■ Dataset records ■
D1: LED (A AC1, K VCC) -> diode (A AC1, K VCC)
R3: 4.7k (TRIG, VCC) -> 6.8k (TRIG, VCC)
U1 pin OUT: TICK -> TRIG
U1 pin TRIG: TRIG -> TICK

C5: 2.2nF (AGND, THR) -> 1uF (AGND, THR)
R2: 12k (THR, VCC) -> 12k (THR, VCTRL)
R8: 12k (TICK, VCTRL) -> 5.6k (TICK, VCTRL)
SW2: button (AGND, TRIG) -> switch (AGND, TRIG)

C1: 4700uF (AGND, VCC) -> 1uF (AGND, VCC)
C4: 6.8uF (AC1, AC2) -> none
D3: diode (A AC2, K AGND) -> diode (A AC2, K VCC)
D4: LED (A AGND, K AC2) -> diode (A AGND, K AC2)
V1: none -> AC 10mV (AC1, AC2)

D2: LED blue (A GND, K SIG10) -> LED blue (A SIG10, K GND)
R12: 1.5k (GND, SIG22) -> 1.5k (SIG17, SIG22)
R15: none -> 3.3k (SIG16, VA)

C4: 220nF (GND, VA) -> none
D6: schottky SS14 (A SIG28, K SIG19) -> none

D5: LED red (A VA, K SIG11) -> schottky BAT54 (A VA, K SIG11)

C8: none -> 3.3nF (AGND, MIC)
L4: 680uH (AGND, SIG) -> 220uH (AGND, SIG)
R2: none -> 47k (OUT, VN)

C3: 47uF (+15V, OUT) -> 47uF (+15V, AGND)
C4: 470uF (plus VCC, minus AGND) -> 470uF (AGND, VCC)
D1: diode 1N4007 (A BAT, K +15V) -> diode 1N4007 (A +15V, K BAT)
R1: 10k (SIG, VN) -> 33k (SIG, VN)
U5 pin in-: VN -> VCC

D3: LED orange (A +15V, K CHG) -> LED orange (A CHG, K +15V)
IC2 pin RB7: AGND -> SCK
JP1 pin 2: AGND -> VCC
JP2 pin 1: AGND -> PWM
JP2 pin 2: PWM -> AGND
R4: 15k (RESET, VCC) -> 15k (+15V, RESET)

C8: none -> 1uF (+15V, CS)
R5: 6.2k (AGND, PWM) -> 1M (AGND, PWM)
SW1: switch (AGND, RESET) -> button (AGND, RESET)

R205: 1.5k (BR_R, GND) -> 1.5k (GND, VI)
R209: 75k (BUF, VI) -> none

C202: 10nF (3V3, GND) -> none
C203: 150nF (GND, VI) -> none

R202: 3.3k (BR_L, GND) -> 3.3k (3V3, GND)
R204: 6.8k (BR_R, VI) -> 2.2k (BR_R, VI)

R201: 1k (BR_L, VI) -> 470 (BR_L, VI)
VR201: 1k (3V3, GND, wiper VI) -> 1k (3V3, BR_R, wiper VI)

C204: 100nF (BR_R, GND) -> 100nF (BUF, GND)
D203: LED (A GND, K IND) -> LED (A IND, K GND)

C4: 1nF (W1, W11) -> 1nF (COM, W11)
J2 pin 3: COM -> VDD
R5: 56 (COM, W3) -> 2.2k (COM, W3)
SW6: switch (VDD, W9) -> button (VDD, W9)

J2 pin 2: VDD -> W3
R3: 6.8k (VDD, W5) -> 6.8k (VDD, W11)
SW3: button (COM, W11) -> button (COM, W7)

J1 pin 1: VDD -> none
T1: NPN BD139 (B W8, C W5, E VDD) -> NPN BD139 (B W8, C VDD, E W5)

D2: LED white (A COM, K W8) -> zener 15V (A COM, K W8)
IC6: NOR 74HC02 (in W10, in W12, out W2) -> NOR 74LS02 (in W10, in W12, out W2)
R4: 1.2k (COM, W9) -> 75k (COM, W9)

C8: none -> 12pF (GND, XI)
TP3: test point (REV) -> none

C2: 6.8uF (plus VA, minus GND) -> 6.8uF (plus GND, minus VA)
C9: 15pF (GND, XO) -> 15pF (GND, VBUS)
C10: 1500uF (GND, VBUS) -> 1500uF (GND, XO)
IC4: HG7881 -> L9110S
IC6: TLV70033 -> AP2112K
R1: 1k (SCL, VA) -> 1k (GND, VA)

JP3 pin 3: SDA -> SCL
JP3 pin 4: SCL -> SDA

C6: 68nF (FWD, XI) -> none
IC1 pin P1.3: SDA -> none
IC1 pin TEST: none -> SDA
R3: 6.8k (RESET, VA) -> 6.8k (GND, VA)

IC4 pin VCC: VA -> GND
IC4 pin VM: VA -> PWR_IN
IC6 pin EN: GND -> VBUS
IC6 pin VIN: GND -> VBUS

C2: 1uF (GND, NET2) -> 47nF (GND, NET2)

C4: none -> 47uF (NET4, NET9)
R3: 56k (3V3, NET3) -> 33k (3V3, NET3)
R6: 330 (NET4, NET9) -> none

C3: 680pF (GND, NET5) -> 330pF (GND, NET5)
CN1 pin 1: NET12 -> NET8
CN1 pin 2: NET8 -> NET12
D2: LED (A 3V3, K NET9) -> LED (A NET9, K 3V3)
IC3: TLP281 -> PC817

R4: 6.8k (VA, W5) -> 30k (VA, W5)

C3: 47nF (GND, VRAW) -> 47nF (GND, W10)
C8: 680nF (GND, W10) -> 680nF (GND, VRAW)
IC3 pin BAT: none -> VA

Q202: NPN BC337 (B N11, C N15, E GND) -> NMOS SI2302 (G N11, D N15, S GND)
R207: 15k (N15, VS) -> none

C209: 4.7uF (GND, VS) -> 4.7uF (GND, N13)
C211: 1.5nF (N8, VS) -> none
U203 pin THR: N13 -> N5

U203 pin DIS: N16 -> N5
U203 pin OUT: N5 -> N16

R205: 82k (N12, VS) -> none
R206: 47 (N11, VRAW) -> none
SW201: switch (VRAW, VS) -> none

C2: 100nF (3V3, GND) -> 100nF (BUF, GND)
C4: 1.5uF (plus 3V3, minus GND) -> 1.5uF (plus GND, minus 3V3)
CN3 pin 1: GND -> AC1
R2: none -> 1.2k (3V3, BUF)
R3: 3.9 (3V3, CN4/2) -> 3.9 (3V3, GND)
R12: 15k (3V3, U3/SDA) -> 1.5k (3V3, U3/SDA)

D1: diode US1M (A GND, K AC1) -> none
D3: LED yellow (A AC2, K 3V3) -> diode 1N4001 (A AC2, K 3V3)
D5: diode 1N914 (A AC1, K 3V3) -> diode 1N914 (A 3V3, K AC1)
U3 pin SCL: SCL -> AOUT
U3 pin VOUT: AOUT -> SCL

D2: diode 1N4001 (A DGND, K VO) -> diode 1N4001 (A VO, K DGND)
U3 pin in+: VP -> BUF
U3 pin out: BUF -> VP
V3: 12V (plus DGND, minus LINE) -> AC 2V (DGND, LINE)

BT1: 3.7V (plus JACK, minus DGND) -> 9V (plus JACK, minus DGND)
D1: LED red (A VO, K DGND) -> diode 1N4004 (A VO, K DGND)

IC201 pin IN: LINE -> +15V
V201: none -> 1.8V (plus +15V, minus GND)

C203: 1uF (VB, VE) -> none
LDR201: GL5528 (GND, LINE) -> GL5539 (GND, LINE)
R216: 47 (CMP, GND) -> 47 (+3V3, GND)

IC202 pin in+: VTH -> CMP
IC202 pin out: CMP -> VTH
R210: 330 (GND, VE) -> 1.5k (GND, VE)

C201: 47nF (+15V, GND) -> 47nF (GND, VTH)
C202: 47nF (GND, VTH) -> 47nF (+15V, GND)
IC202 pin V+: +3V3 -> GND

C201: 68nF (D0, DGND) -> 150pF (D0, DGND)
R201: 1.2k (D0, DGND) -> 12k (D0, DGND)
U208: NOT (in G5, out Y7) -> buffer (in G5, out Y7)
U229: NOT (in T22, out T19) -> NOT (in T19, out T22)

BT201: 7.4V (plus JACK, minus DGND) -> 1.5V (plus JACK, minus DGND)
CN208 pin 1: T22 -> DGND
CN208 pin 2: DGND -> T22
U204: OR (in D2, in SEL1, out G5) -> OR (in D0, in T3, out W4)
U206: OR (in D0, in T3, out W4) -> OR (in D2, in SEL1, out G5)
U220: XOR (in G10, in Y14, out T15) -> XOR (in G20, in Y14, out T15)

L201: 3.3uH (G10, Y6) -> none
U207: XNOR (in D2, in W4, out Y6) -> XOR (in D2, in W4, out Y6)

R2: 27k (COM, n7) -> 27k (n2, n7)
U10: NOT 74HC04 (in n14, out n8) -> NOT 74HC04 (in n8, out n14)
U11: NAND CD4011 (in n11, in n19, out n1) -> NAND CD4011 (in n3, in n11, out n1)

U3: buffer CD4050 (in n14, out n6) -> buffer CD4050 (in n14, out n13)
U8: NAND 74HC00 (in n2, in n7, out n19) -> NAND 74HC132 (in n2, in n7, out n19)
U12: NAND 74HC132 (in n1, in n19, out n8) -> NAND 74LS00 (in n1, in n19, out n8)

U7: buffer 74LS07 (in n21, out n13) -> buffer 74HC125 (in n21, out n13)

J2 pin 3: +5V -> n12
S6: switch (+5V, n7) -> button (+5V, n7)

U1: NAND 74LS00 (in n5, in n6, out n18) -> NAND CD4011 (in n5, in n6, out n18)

■ What to work on ■
Output the records above exactly, from their first line through the line that contains "C1: 4700uF (AGND, VCC) -> 1uF (AGND, VCC)", and add nothing.

■ Result of the task ■
D1: LED (A AC1, K VCC) -> diode (A AC1, K VCC)
R3: 4.7k (TRIG, VCC) -> 6.8k (TRIG, VCC)
U1 pin OUT: TICK -> TRIG
U1 pin TRIG: TRIG -> TICK

C5: 2.2nF (AGND, THR) -> 1uF (AGND, THR)
R2: 12k (THR, VCC) -> 12k (THR, VCTRL)
R8: 12k (TICK, VCTRL) -> 5.6k (TICK, VCTRL)
SW2: button (AGND, TRIG) -> switch (AGND, TRIG)

C1: 4700uF (AGND, VCC) -> 1uF (AGND, VCC)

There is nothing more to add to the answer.